Task item: Give the number of lines that contain "plate" in the listing, and write nothing else.

** Opening Study material block **

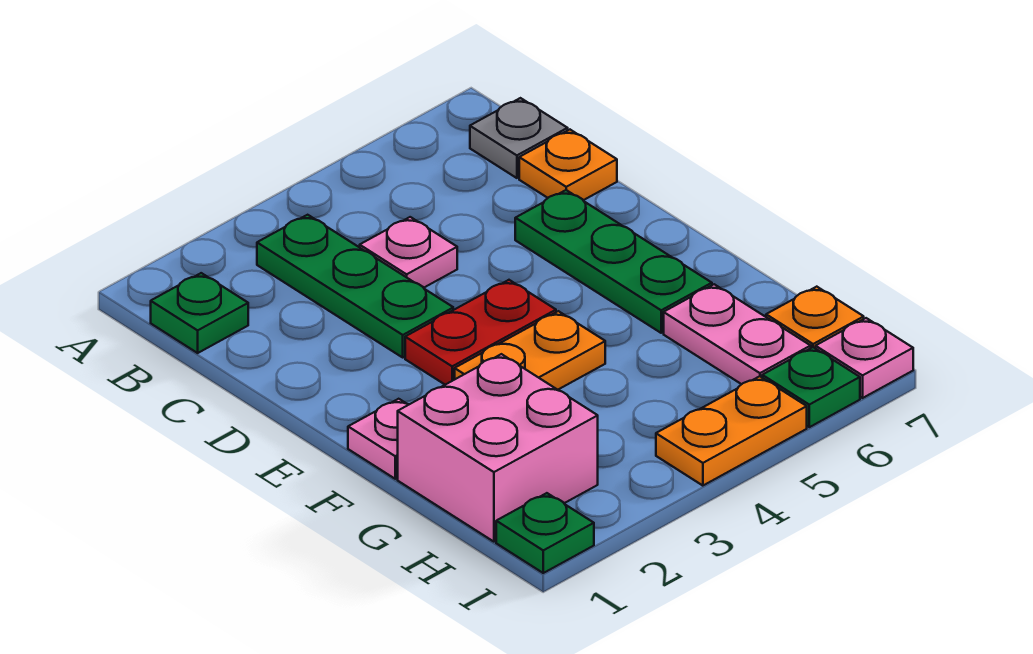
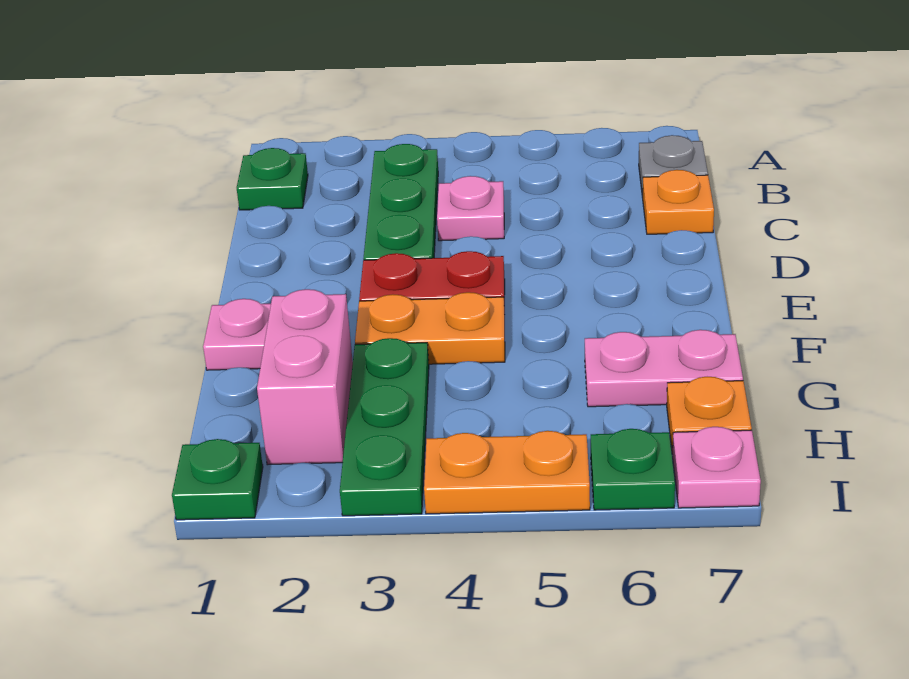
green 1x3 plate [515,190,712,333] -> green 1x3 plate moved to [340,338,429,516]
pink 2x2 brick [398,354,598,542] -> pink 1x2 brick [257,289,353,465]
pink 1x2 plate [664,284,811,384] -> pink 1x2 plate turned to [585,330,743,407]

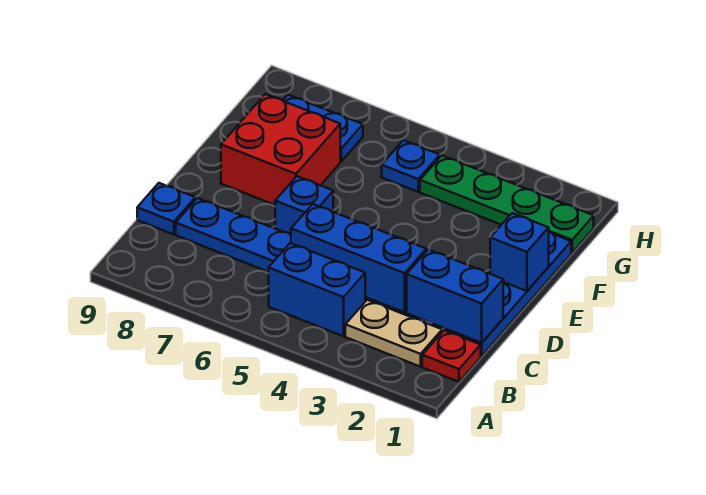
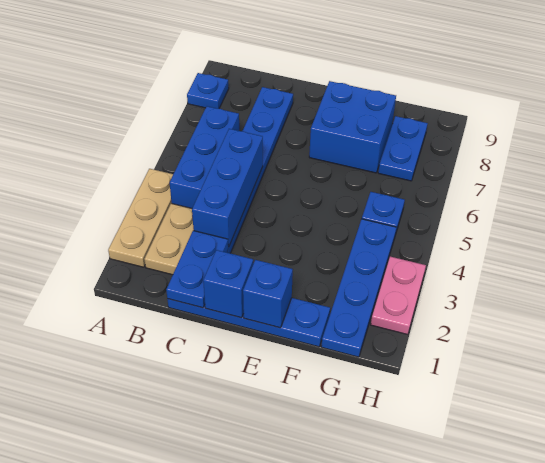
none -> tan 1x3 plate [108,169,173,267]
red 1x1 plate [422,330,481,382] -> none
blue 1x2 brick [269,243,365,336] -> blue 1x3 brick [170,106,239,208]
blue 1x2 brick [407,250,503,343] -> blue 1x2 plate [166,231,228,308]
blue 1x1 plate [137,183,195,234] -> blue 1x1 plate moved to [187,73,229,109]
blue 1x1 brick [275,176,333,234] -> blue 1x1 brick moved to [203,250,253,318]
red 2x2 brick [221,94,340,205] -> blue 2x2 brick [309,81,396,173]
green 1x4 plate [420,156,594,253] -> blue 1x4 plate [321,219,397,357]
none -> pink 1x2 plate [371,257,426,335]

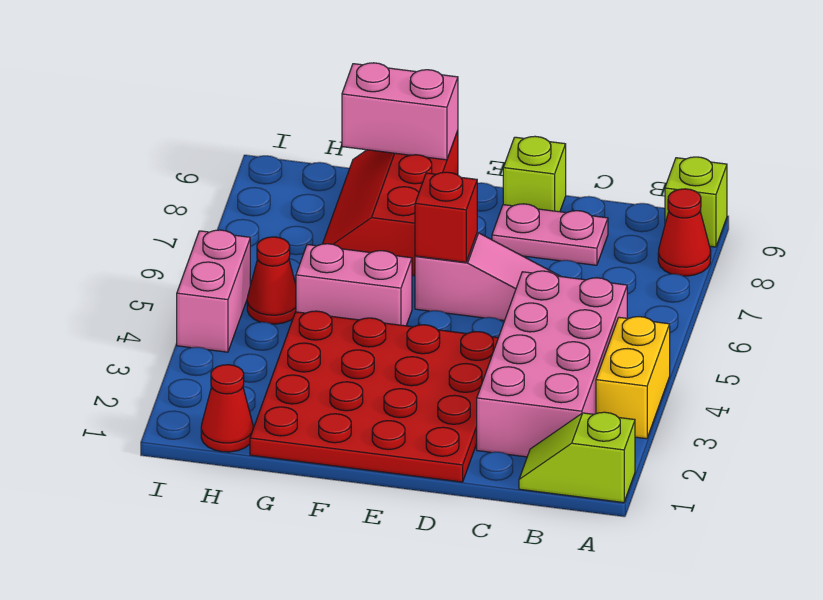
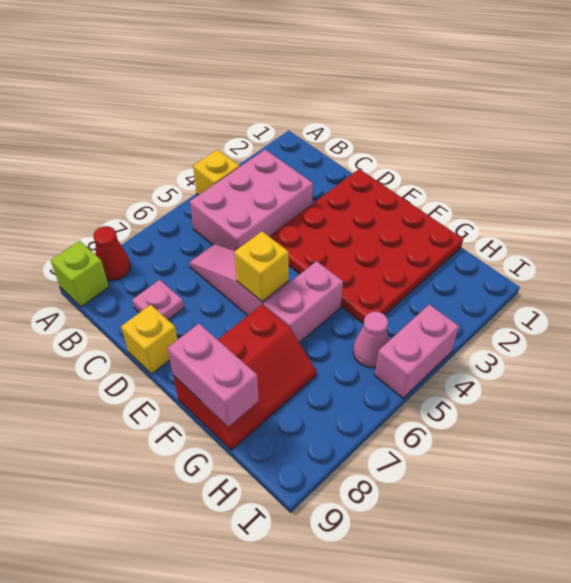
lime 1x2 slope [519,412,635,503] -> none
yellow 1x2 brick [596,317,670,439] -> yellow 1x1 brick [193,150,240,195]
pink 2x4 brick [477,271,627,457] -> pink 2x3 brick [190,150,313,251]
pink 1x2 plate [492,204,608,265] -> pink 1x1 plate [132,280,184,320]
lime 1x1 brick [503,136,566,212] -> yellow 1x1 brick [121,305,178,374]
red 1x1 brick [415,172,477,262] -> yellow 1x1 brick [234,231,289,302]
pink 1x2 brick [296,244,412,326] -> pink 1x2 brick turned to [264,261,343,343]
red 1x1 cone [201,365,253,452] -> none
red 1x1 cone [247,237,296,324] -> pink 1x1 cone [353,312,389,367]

** Closing Study material block **
** Opening Study material block **

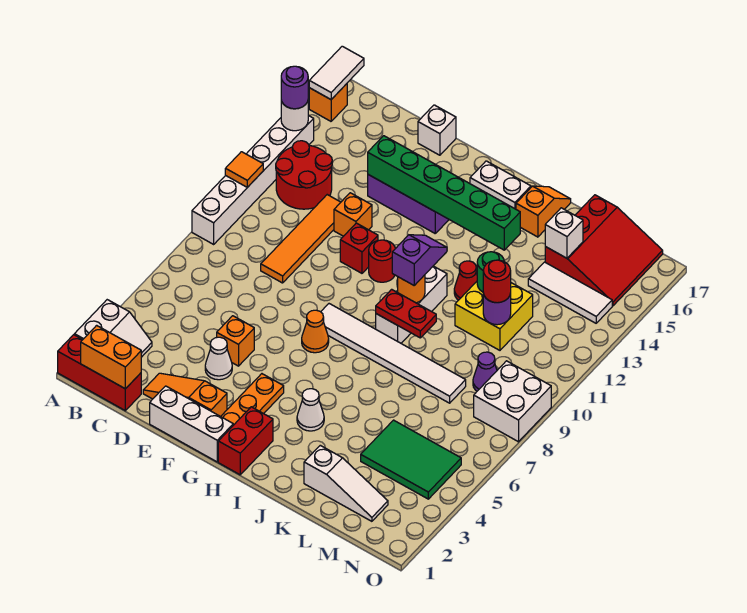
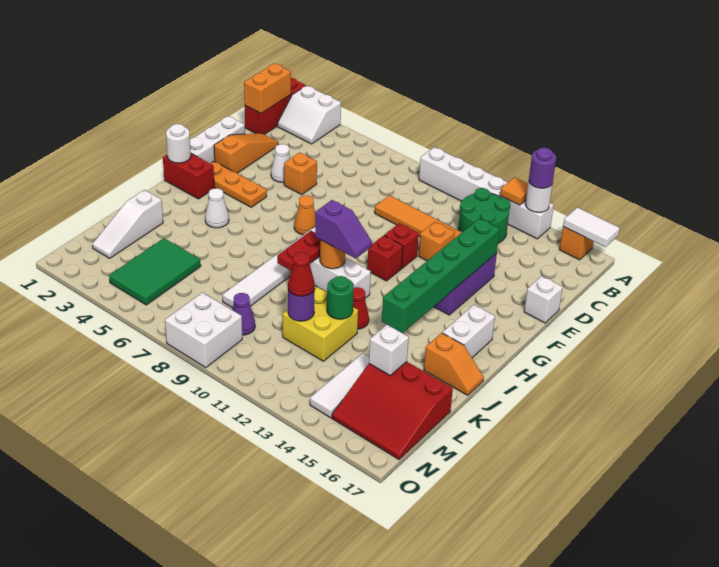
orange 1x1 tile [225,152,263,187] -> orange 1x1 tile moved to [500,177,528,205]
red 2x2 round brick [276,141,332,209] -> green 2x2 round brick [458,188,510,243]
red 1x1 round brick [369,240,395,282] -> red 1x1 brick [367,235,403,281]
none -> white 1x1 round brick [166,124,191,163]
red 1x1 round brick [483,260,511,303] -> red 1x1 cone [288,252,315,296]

** Closing Study material block **
** Opening Study material block **

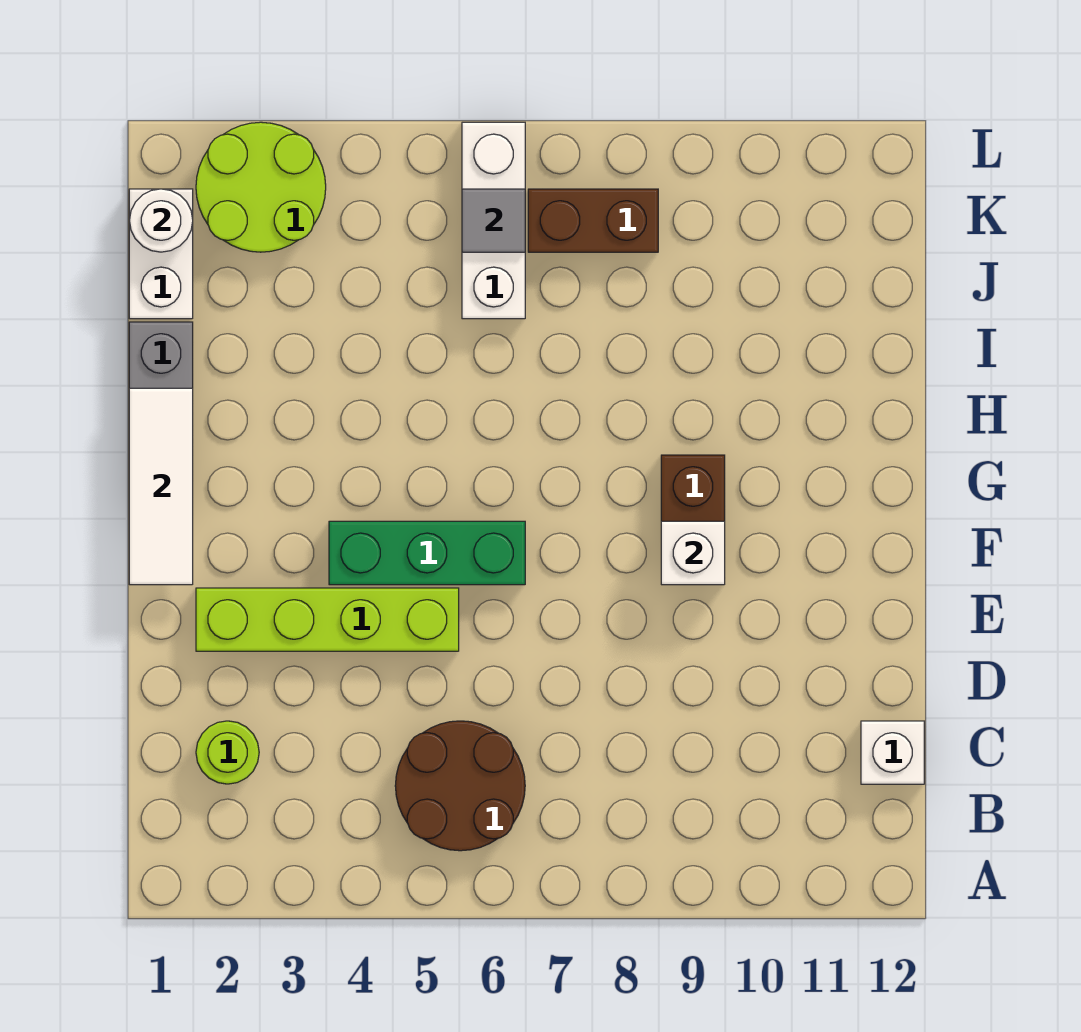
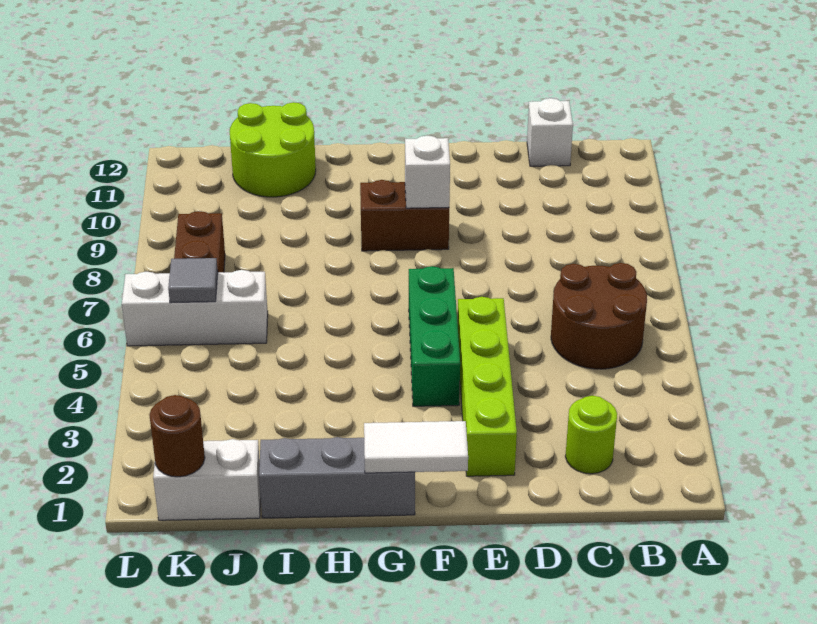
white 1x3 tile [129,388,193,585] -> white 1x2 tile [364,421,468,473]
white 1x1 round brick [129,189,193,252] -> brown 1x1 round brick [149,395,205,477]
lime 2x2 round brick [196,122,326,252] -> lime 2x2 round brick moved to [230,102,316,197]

** Closing Study material block **

Answer space: 9